Start of Block

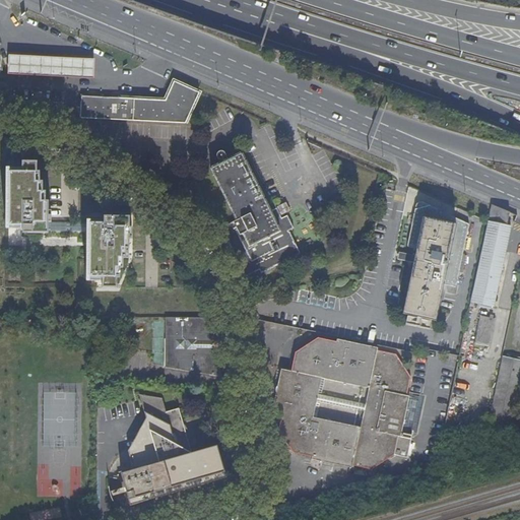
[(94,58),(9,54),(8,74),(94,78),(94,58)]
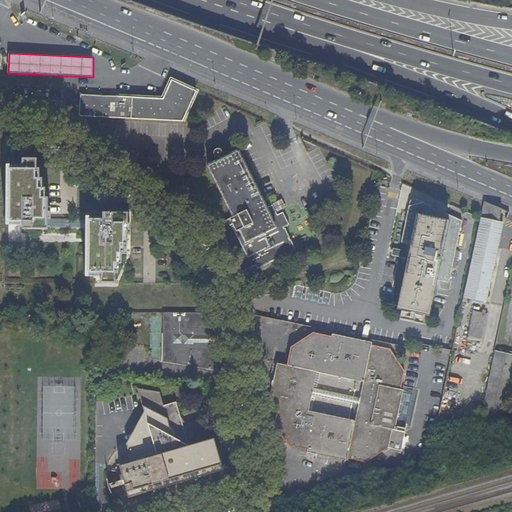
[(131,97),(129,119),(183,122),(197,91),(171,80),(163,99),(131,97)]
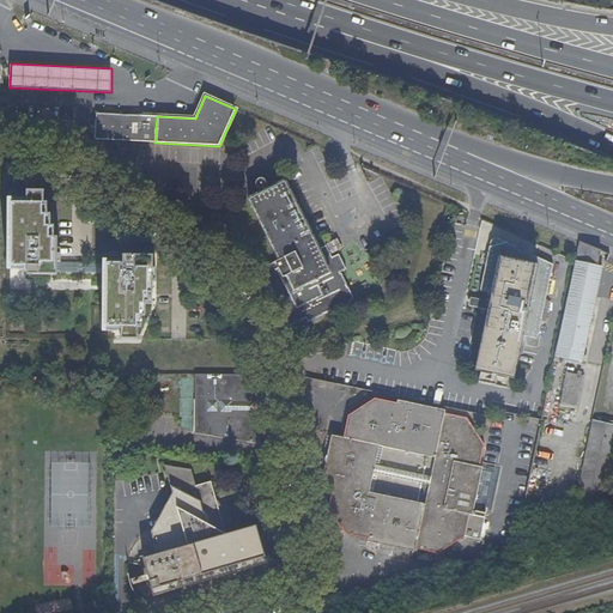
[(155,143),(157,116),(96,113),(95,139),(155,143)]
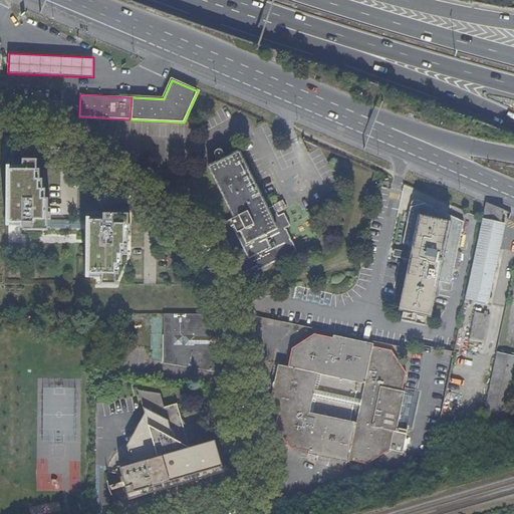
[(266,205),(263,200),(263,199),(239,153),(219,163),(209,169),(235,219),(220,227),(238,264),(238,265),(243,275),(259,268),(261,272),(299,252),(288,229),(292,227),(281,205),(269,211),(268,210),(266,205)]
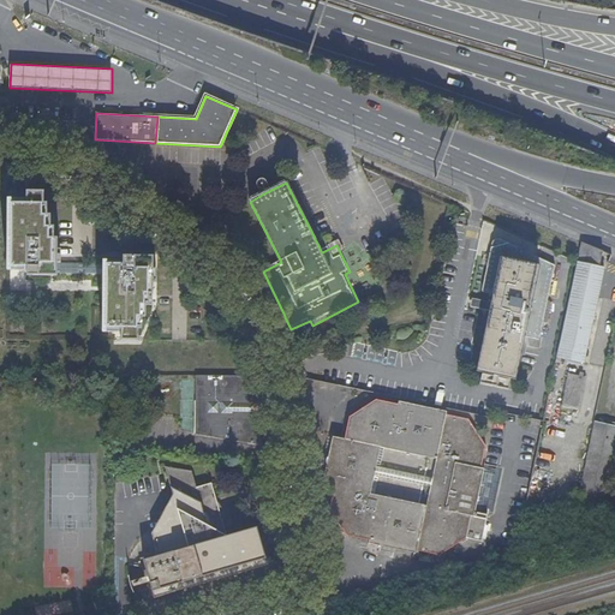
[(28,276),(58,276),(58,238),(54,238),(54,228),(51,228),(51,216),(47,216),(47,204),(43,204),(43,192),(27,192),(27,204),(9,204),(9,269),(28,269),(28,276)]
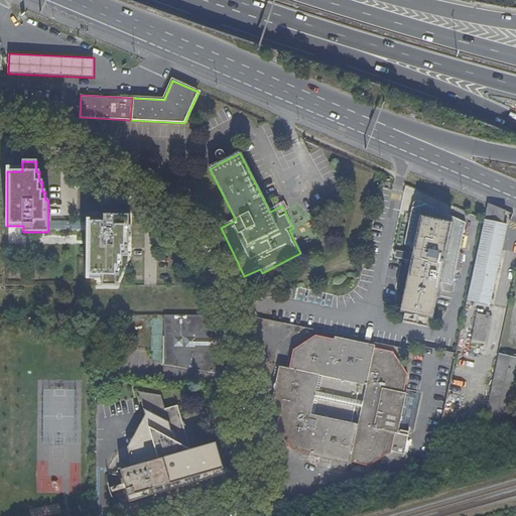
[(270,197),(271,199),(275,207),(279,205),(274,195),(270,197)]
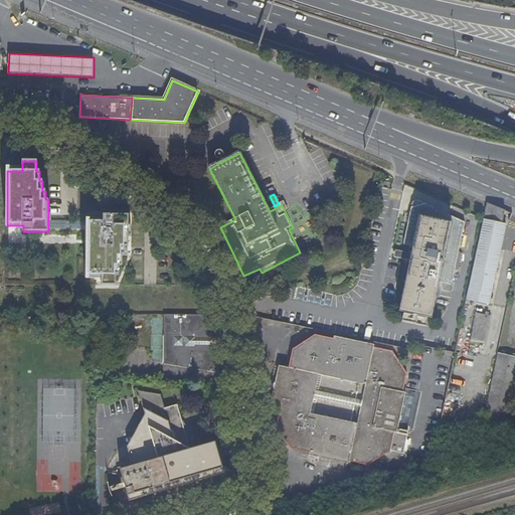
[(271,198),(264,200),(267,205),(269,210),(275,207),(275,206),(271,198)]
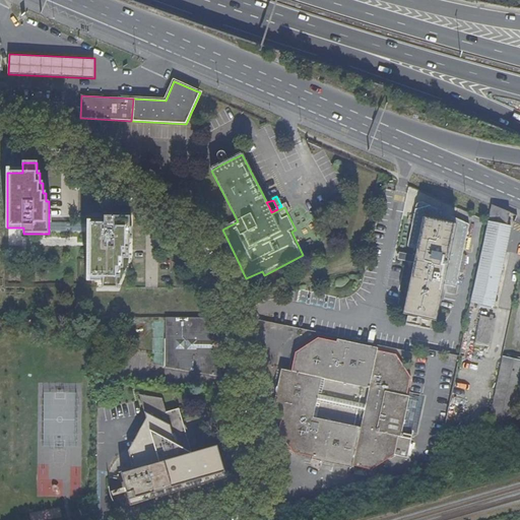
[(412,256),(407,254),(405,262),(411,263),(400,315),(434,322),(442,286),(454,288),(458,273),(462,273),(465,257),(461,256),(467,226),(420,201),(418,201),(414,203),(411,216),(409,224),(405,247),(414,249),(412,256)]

End of Block

Exercise instructions => Take the records above from their first line through the line with "[(155,143),(157,116),(96,113),(95,139),(155,143)]" and set those lines down word for word, minus the pictures.

Result of the task =>
[(94,58),(9,54),(8,74),(94,78),(94,58)]
[(131,97),(129,119),(183,122),(197,91),(171,80),(163,99),(131,97)]
[(155,143),(157,116),(96,113),(95,139),(155,143)]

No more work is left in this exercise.